:: Task details ::
Collect every line in the entries that contains the string "kern", matching case exactly, and copy each one out.

-------

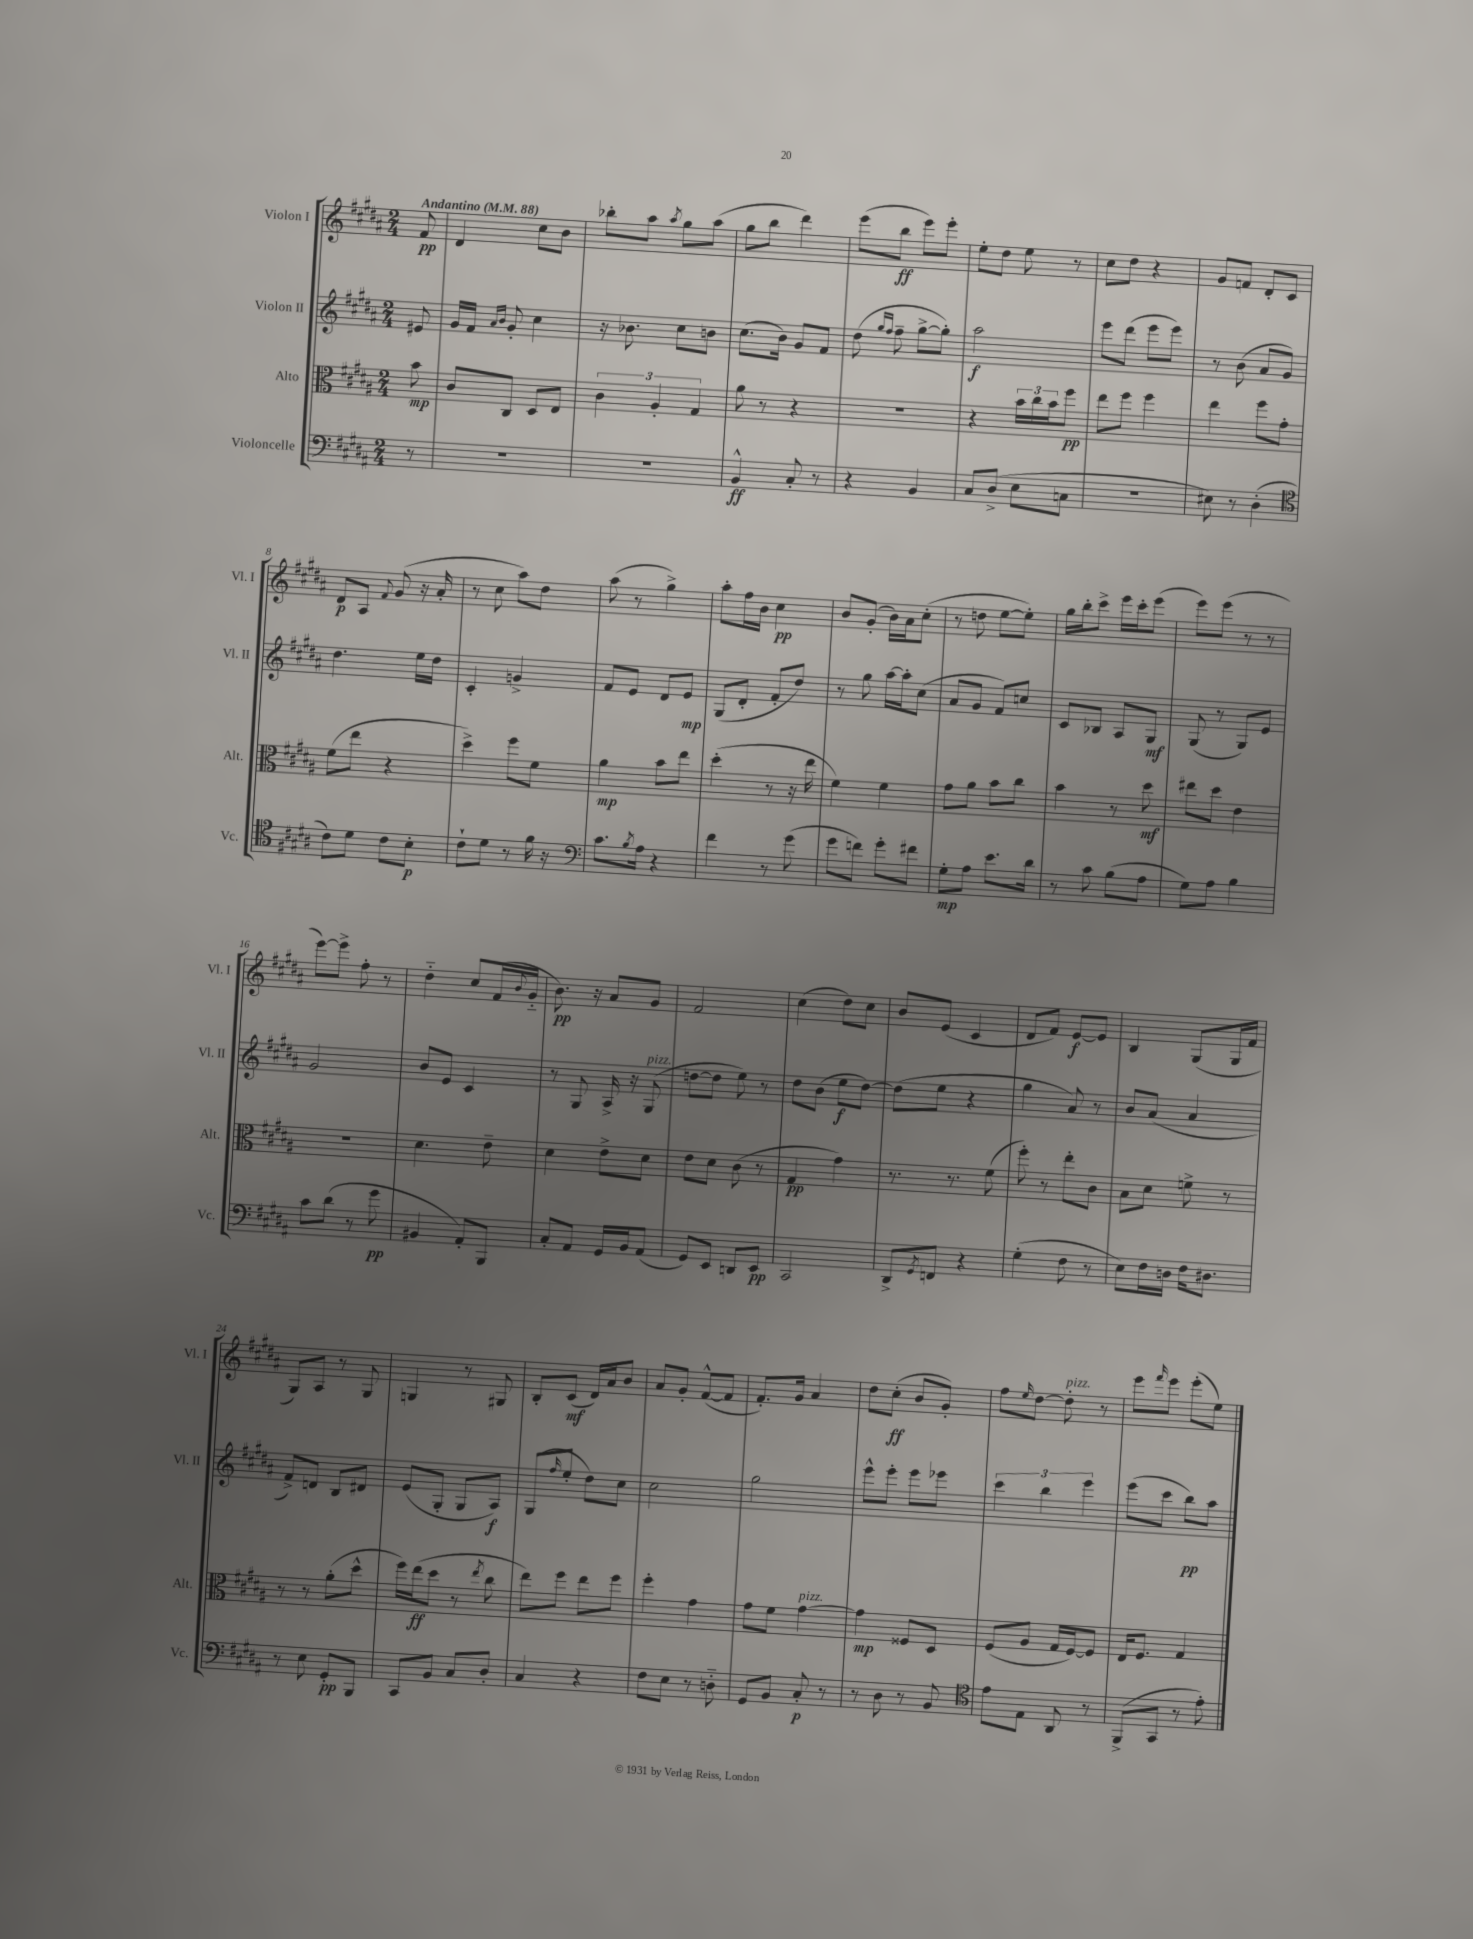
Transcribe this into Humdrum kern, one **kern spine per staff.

**kern	**dynam	**kern	**dynam	**kern	**dynam	**kern	**dynam
*part4	*part4	*part3	*part3	*part2	*part2	*part1	*part1
*staff4	*staff4	*staff3	*staff3	*staff2	*staff2	*staff1	*staff1
*I"Violoncelle	*	*I"Alto	*	*I"Violon II	*	*I"Violon I	*
*I'Vc.	*	*I'Alt.	*	*I'Vl. II	*	*I'Vl. I	*
*clefF4	*	*clefC3	*	*clefG2	*	*clefG2	*
*k[f#c#g#d#a#]	*	*k[f#c#g#d#a#]	*	*k[f#c#g#d#a#]	*	*k[f#c#g#d#a#]	*
*M2/4	*	*M2/4	*	*M2/4	*	*M2/4	*
*MM88	*	*MM88	*	*MM88	*	*MM88	*
=	=	=	=	=	=	=	=
!	!	!	!	!	!	!LO:TX:a:B:t=Andantino	!
8r	.	8b\	mp	8e#X/	.	8f#/	pp
=1	=1	=1	=1	=1	=1	=1	=1
2r	.	8c#/L	.	16g#/LL	.	4d#/	.
.	.	.	.	16f#/JJ	.	.	.
.	.	.	.	16qqa#/LL	.	.	.
.	.	.	.	16qqb/JJ	.	.	.
.	.	8C#/J	.	8g#'/	.	.	.
.	.	8D#/L	.	4cc#\	.	8cc#\L	.
.	.	8E/J	.	.	.	8b\J	.
=2	=2	=2	=2	=2	=2	=2	=2
2r	.	6c#\	.	16r	.	8bb-X'\L	.
.	.	.	.	8.b-X\	.	.	.
.	.	.	.	.	.	8aa#\J	.
.	.	6A#'/	.	.	.	.	.
.	.	.	.	.	.	8qaa#/	.
.	.	.	.	8cc#\L	.	8gg#\L	.
.	.	6G#/	.	.	.	.	.
.	.	.	.	8bn\J	.	(8aa#\J	.
=3	=3	=3	=3	=3	=3	=3	=3
4BB^^/	ff	8a#\	.	(8.cc#\L	.	8gg#\L	.
.	.	8r	.	.	.	8bb\J	.
.	.	.	.	16b\Jk)	.	.	.
8C#'/	.	4r	.	8g#/L	.	4ddd#\)	.
8r	.	.	.	8f#/J	.	.	.
=4	=4	=4	=4	=4	=4	=4	=4
4r	.	2r	.	(8dd#\	.	(8eee\L	.
.	.	.	.	16qqgg#/LL	.	.	.
.	.	.	.	16qqff#/JJ	.	.	.
.	.	.	.	8ff#~\	.	8bb\J	ff
4BB/	.	.	.	[8gg#^\L	.	8eee\L)	.
.	.	.	.	8gg#'\J])	.	8eee'\J	.
=5	=5	=5	=5	=5	=5	=5	=5
8C#/L	.	4r	.	2aa#\	f	8ee'\L	.
(8D#^/J	.	.	.	.	.	8dd#\J	.
8E\L	.	24b\LL	.	.	.	8ee\	.
.	.	24cc#\	.	.	.	.	.
.	.	24b\J	.	.	.	.	.
8Cn\J	.	8ff#\J	pp	.	.	8r	.
=6	=6	=6	=6	=6	=6	=6	=6
2r	.	8ee\L	.	8eee\L	.	8cc#\L	.
.	.	8ff#\J	.	(8ddd#\J	.	8dd#\J	.
.	.	4ff#\	.	8eee\L	.	4r	.
.	.	.	.	8eee\J)	.	.	.
=7	=7	=7	=7	=7	=7	=7	=7
8E#X\)	.	4ee\	.	8r	.	8g#/L	.
8r	.	.	.	(8b\	.	8fn/J	.
(4D#'\	.	8ff#\L	.	8a#/L	.	8d#'/L	.
.	.	8g#'\J	.	8g#/J)	.	8c#/J	.
!!LO:LB:g=z
=8	=8	=8	=8	=8	=8	=8	=8
*clefC4	*	*	*	*	*	*	*
8c#\L)	.	(8f#\L	.	4.dd#\	.	8d#/L	p
8d#\J	.	8ee\J	.	.	.	8A#/J	.
.	.	.	.	.	.	8qqf#/	.
8c#\L	.	4r	.	.	.	(8g#/	.
8B'\J	p	.	.	16ee\LL	.	16r	.
.	.	.	.	16dd#\JJ	.	16a#'/	.
=9	=9	=9	=9	=9	=9	=9	=9
8c#`\L	.	4dd#^\)	.	4c#'/	.	8r	.
8d#\J	.	.	.	.	.	8cc#\	.
8r	.	8ff#\L	.	4gn^/	.	8aa#\L)	.
16f#\	.	8f#\J	.	.	.	8dd#\J	.
16r	.	.	.	.	.	.	.
=10	=10	=10	=10	=10	=10	=10	=10
*clefF4	*	*	*	*	*	*	*
8.c#\L	.	4a#\	mp	8f#/L	.	(8aa#\	.
.	.	.	.	8e/J	.	8r	.
8qB/	.	.	.	.	.	.	.
16A#\Jk	.	.	.	.	.	.	.
4r	.	8b\L	.	8d#/L	.	4gg#^\)	.
.	.	8ee\J	.	8e/J	mp	.	.
=11	=11	=11	=11	=11	=11	=11	=11
4f#\	.	(4dd#'\	.	(8G#/L	.	8aa#'\L	.
.	.	.	.	8d#'/J	.	16ff#\L	.
.	.	.	.	.	.	16b\JJ	.
8r	.	8r	.	8f#'/L	.	4cc#\	pp
(8g#\	.	16r	.	8dd#/J)	.	.	.
.	.	16ee\	.	.	.	.	.
=12	=12	=12	=12	=12	=12	=12	=12
8g#\L	.	4f#\)	.	8r	.	8b/L	.
8fn\J)	.	.	.	8gg#\	.	(8g#'/J	.
8g#'\L	.	4f#\	.	[16aa#\LL	.	16b\LL)	.
.	.	.	.	16aa#'\J]	.	16a#\J	.
8f#X\J	.	.	.	(8cc#\J	.	(8cc#'\J	.
=13	=13	=13	=13	=13	=13	=13	=13
8G#'\L	mp	8g#\L	.	8a#/L	.	8r	.
8A#\J	.	8a#\J	.	8g#/J	.	8ddn\	.
8.e\L	.	8b\L	.	8f#/L)	.	[8ee\L	.
.	.	8cc#\J	.	8ccn/J	.	8ee'\J])	.
16d#\Jk	.	.	.	.	.	.	.
=14	=14	=14	=14	=14	=14	=14	=14
8r	.	4b\	.	8c#/L	.	16gg#\LL	.
.	.	.	.	.	.	16bb'\J	.
8c#\	.	.	.	8B-X/J	.	8ccc#^\J	.
(8B\L	.	8r	.	8A#/L	.	16eee\LL	.
.	.	.	.	.	.	16ccc#'\J	.
8A#\J	.	8dd#\	mf	8G#/J	mf	(8eee\J	.
=15	=15	=15	=15	=15	=15	=15	=15
8G#\L)	.	8ee#X\L	.	(8G#/	.	8eee\L)	.
8A#\J	.	8dd#\J	.	8r	.	(8eee\J	.
4B\	.	4e\	.	8G#/L)	.	8r	.
.	.	.	.	8e/J	.	8r	.
!!LO:LB:g=z
=16	=16	=16	=16	=16	=16	=16	=16
8c#\L	.	2r	.	2g#/	.	[8eee\L)	.
(8d#\J	.	.	.	.	.	8eee^\J]	.
8r	.	.	.	.	.	8ff#'\	.
8g#\	pp	.	.	.	.	8r	.
=17	=17	=17	=17	=17	=17	=17	=17
4BB#X/	.	4.d#\	.	8b/L	.	4dd#\	.
.	.	.	.	8e/J	.	.	.
8AA#'/L)	.	.	.	4c#/	.	8cc#/L	.
8BBB/J	.	8e~\	.	.	.	(16f#/L	.
.	.	.	.	.	.	8qqb/	.
.	.	.	.	.	.	16g#/JJ	.
=18	=18	=18	=18	=18	=18	=18	=18
8C#'/L	.	4d#\	.	8r	.	8.b\)	pp
8AA#/J	.	.	.	8G#/	.	.	.
.	.	.	.	.	.	16r	.
16GG#/LL	.	8e^\L	.	16A#^/	.	8a#/L	.
16BB/J	.	.	.	16r	.	.	.
!	!	!	!	!LO:TX:a:i:t=pizz.	!	!	!
(8AA#/J	.	8d#\J	.	(8G#/	.	8g#/J	.
=19	=19	=19	=19	=19	=19	=19	=19
8GG#/L)	.	8e\L	.	[8ddn\L	.	2f#/	.
8EE/J	.	8d#\J	.	8dd\J]	.	.	.
8DDn/L	.	(8c#\	.	8ee\)	.	.	.
8EE/J	pp	8r	.	8r	.	.	.
=20	=20	=20	=20	=20	=20	=20	=20
2CC#/	.	4G#/	pp	8dd#\L	.	(4cc#\	.
.	.	.	.	(8b\J	.	.	.
.	.	4g#\)	.	8ee\L	f	8dd#\L)	.
.	.	.	.	[8dd#\J)	.	8cc#\J	.
=21	=21	=21	=21	=21	=21	=21	=21
8DD#^/L	.	8.r	.	(8dd#\L]	.	8b/L	.
8qGG#/	.	.	.	.	.	.	.
8FFn/J	.	.	.	8ee\J	.	(8e/J	.
.	.	8.r	.	.	.	.	.
4r	.	.	.	4r	.	4c#/	.
.	.	(8f#\	.	.	.	.	.
=22	=22	=22	=22	=22	=22	=22	=22
(4G#'\	.	8ff#'\)	.	4gg#\	.	8d#/L	.
.	.	8r	.	.	.	8f#/J)	.
8F#\	.	8ee'\L	.	8a#/)	.	[8e/L	f
8r	.	8c#\J	.	8r	.	8e/J]	.
=23	=23	=23	=23	=23	=23	=23	=23
8E\L)	.	8B\L	.	8b/L	.	4B/	.
16F#\L	.	8d#\J	.	(8a#/J	.	.	.
16Dn\JJ	.	.	.	.	.	.	.
16F#\KL	.	8fn^\	.	4a#/	.	(8G#/L	.
8.D#X\J	.	.	.	.	.	.	.
.	.	8r	.	.	.	16G#/L	.
.	.	.	.	.	.	16f#/JJ	.
!!LO:LB:g=z
=24	=24	=24	=24	=24	=24	=24	=24
8r	.	8r	.	8f#^/L)	.	8G#/L)	.
8E\	.	8r	.	8dn/J	.	8A#/J	.
8GG#'/L	pp	(8a#'\L	.	8B/L	.	8r	.
8BBB/J	.	8dd#^^\J	.	8d#X/J	.	8G#/	.
=25	=25	=25	=25	=25	=25	=25	=25
8CC#/L	.	16ff#\LL)	.	(8e/L	.	4Gn/	.
.	.	(16ee\J	ff	.	.	.	.
8BB/J	.	8dd#\J	.	8G#'/J	.	.	.
8C#/L	.	8r	.	8G#/L	.	8r	.
.	.	8qee/	.	.	.	.	.
8D#'/J	.	8cc#\	.	8A#/J)	f	8G#X/	.
=26	=26	=26	=26	=26	=26	=26	=26
4C#/	.	8ee\L)	.	(8G#/L	.	8B'/L	.
.	.	.	.	16qqff#/	.	.	.
.	.	8ff#\J	.	8ee'/J	.	(8c#/J	mf
4r	.	8ee\L	.	8dd#\L)	.	16d#/LL)	.
.	.	.	.	.	.	16a#/J	.
.	.	8ff#\J	.	8cc#\J	.	8b/J	.
=27	=27	=27	=27	=27	=27	=27	=27
8F#\L	.	4ff#'\	.	2cc#\	.	8a#/L	.
8E\J	.	.	.	.	.	8g#'/J	.
8r	.	4g#\	.	.	.	([8f#^^/L	.
8Dn\	.	.	.	.	.	8f#/J]	.
=28	=28	=28	=28	=28	=28	=28	=28
8GG#/L	.	8g#\L	.	2gg#\	.	8.f#'/L)	.
8BB/J	.	8f#\J	.	.	.	.	.
.	.	.	.	.	.	16g#/Jk	.
!	!	!LO:TX:a:i:t=pizz.	!	!	!	!	!
8C#'/	p	[4g#\	.	.	.	4a#/	.
8r	.	.	.	.	.	.	.
=29	=29	=29	=29	=29	=29	=29	=29
8r	.	4g#\]	mp	8eee^^\L	.	8dd#\L	.
8D#\	.	.	.	8eee'\J	.	(8cc#'\J	ff
8r	.	8F##X/L	.	8eee\L	.	8b/L	.
8BB/	.	8D#/J	.	8eee-X\J	.	8g#'/J)	.
=30	=30	=30	=30	=30	=30	=30	=30
*clefC4	*	*	*	*	*	*	*
8e\L	.	(8F#/L	.	6ccc#\	.	8ff#\L	.
.	.	.	.	.	.	16qqee/	.
8E\J	.	8A#/J	.	.	.	[8dd#\J	.
.	.	.	.	6bb\	.	.	.
!	!	!	!	!	!	!LO:TX:a:i:t=pizz.	!
8AA#/	.	16G#/LL	.	.	.	8dd#'\]	.
.	.	[16F#/J)	.	.	.	.	.
.	.	.	.	6eee\	.	.	.
8r	.	8F#/J]	.	.	.	8r	.
=31	=31	=31	=31	=31	=31	=31	=31
(8FF#^/L	.	16E/KL	.	(8eee\L	.	8eee\L	.
.	.	8.F#/J	.	.	.	.	.
.	.	.	.	.	.	16qqfff#/	.
8GG#/J	.	.	.	8ccc#\J	.	8eee\J	.
8r	.	4G#/	.	8bb\L)	pp	(8eee'\L	.
8e'\)	.	.	.	8aa#\J	.	8ee\J)	.
==	==	==	==	==	==	==	==
*-	*-	*-	*-	*-	*-	*-	*-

-------

:: Written solution ::
Transcribe this into Humdrum kern, one **kern spine per staff.
**kern	**dynam	**kern	**dynam	**kern	**dynam	**kern	**dynam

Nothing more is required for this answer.